Stored records
================

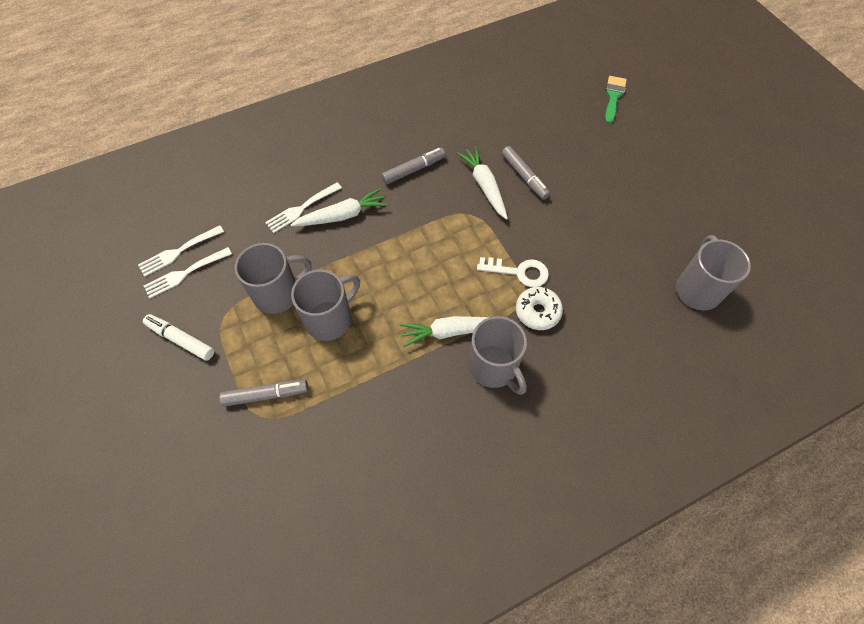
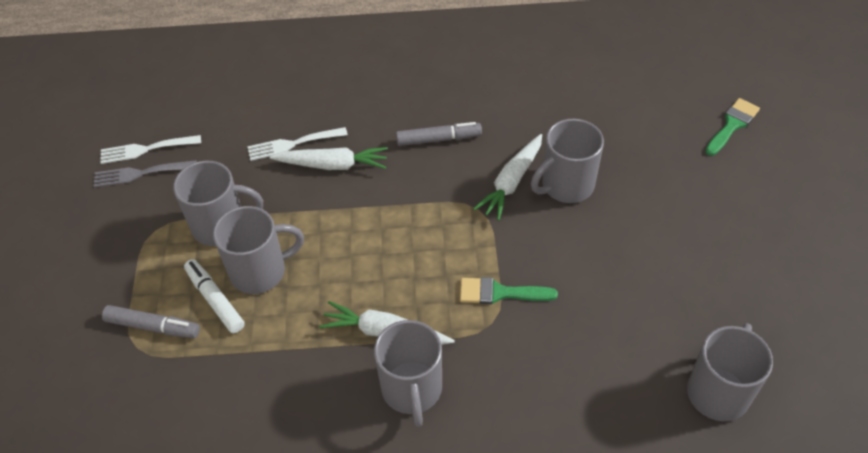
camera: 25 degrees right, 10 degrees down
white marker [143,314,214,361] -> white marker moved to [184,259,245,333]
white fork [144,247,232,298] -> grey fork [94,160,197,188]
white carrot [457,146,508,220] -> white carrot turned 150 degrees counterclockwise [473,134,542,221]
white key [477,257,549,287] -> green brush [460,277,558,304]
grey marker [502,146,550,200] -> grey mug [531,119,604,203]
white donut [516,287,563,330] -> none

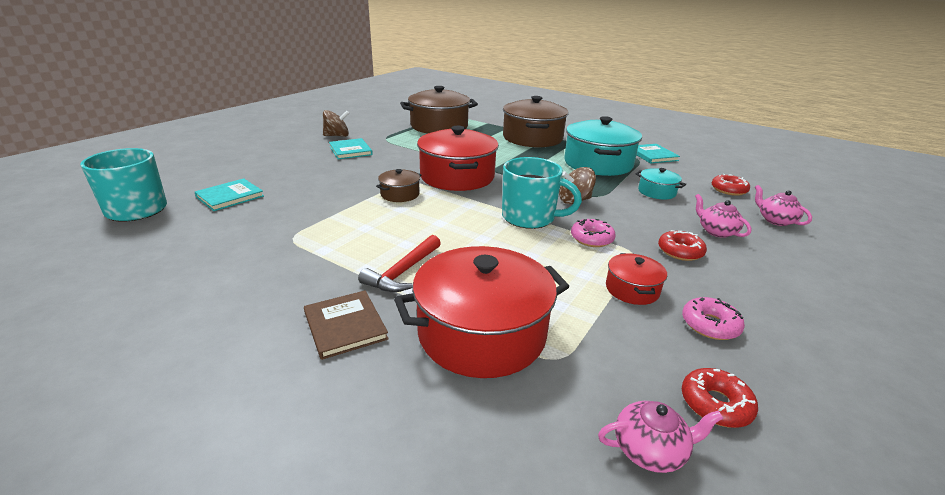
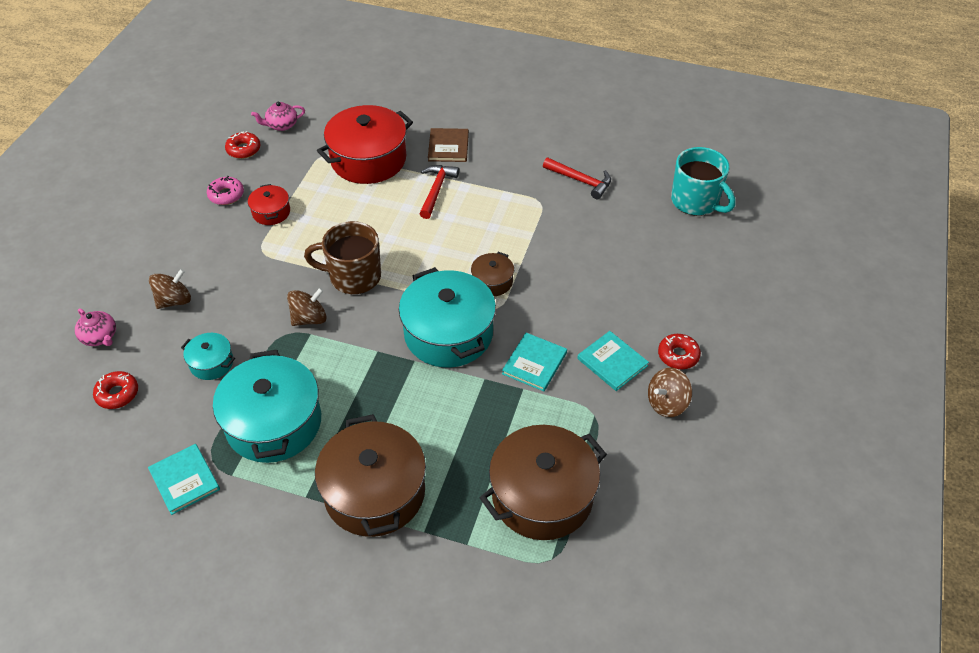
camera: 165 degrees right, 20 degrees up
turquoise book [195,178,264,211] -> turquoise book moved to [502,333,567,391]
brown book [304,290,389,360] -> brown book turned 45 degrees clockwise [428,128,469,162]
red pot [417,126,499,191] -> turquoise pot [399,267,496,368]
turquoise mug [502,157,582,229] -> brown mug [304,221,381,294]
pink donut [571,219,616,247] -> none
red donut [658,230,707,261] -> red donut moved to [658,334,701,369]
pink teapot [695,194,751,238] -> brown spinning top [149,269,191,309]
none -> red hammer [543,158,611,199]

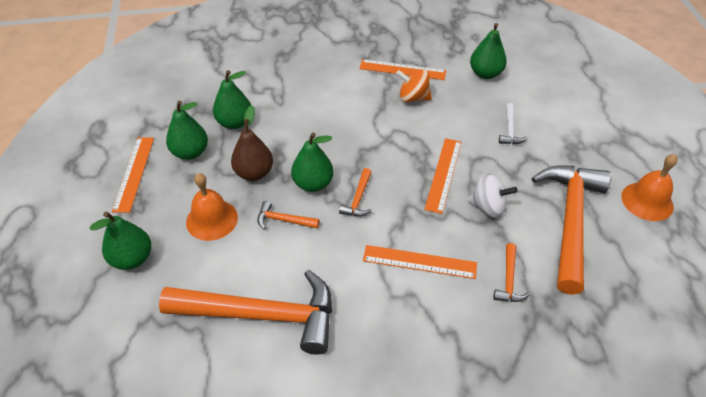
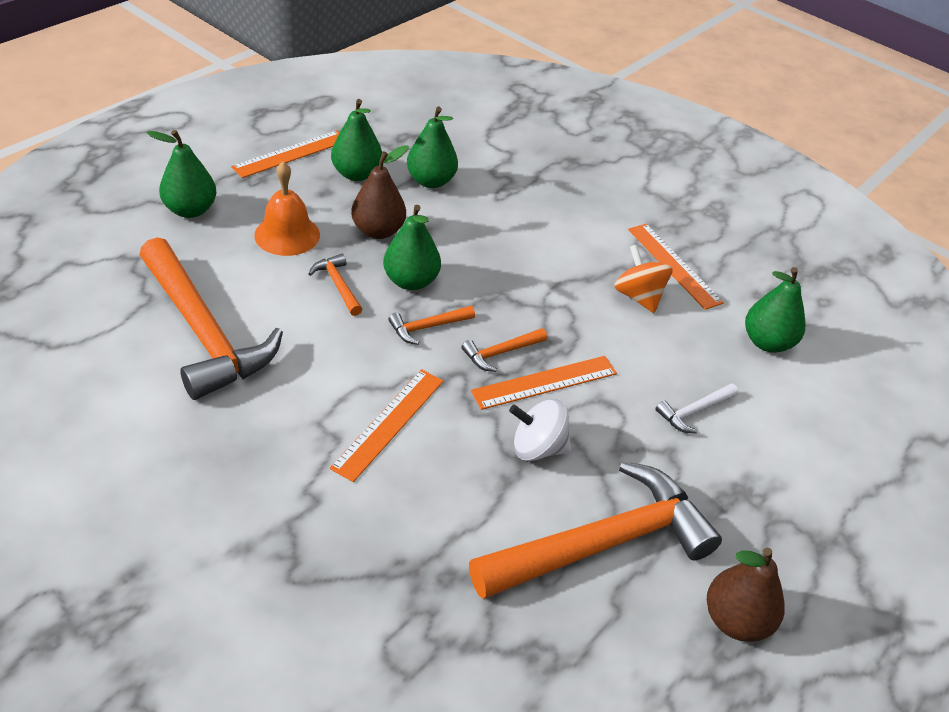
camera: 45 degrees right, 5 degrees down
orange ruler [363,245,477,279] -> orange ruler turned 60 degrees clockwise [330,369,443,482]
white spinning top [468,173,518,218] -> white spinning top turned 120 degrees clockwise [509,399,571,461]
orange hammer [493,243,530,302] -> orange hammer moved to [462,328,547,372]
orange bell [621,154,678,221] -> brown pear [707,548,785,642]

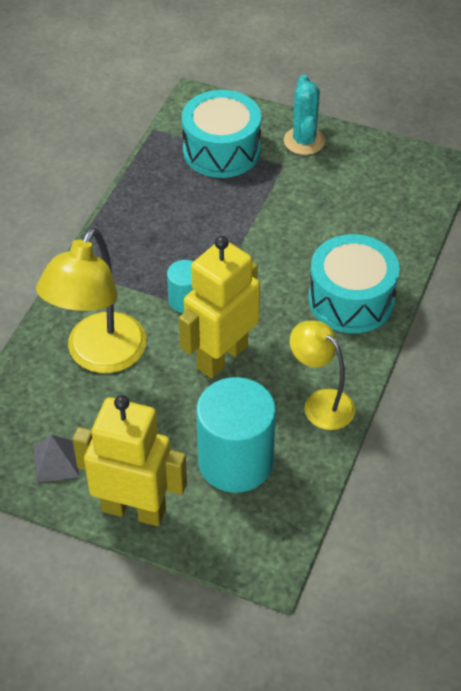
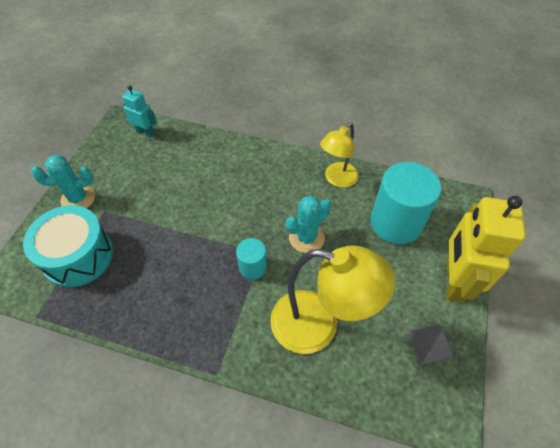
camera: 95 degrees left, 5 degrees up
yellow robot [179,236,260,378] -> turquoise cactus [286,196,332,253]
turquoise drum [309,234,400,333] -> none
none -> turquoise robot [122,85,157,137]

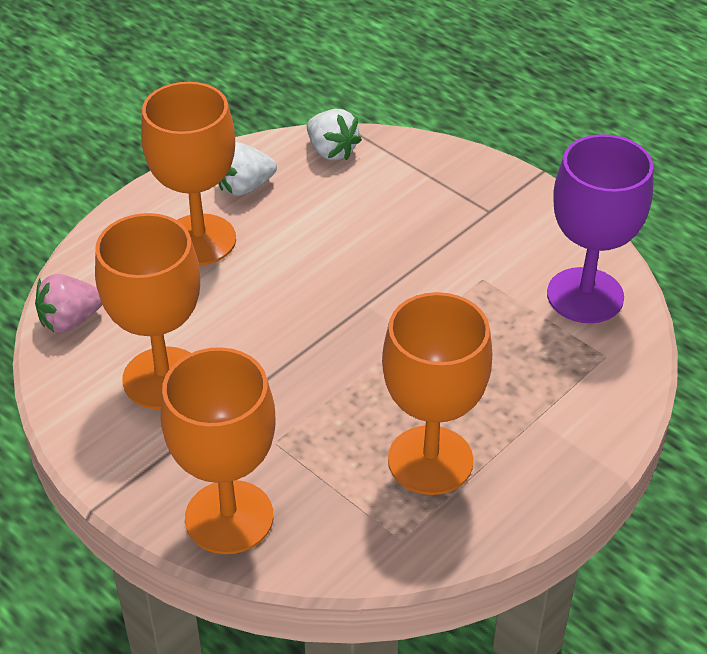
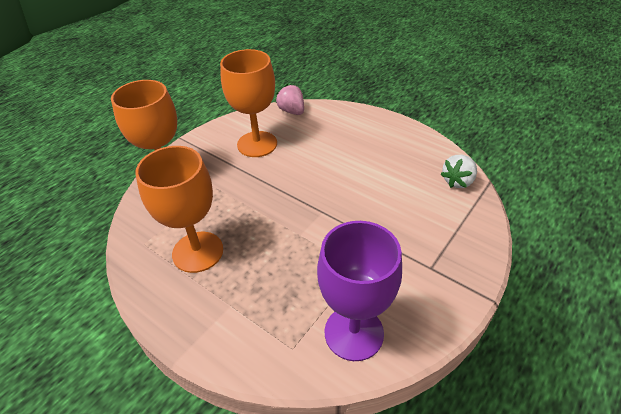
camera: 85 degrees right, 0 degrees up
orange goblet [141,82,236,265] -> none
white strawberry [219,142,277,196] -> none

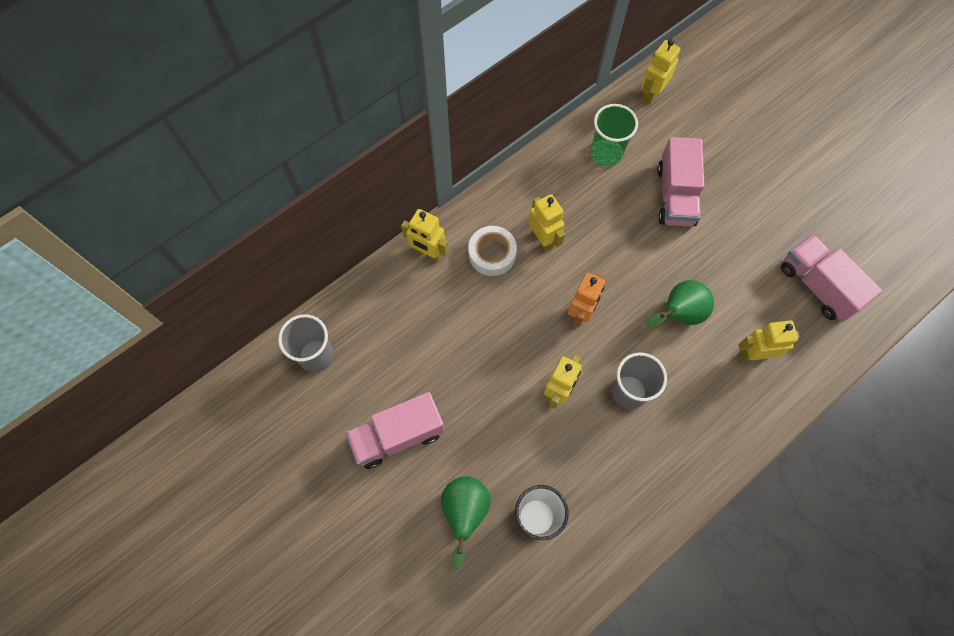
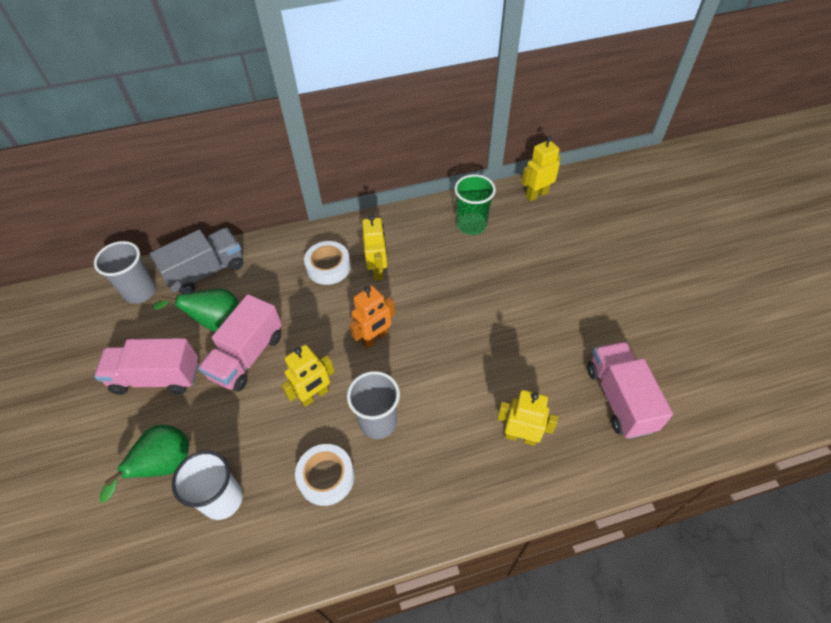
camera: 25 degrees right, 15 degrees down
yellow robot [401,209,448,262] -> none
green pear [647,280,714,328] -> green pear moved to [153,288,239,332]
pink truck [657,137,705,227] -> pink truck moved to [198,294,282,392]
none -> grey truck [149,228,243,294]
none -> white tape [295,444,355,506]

================

EXERCISE INSTRUCTIONS
Each line in the entries above that includes the string "none" adds to the count; state that count only.

ANSWER AREA
10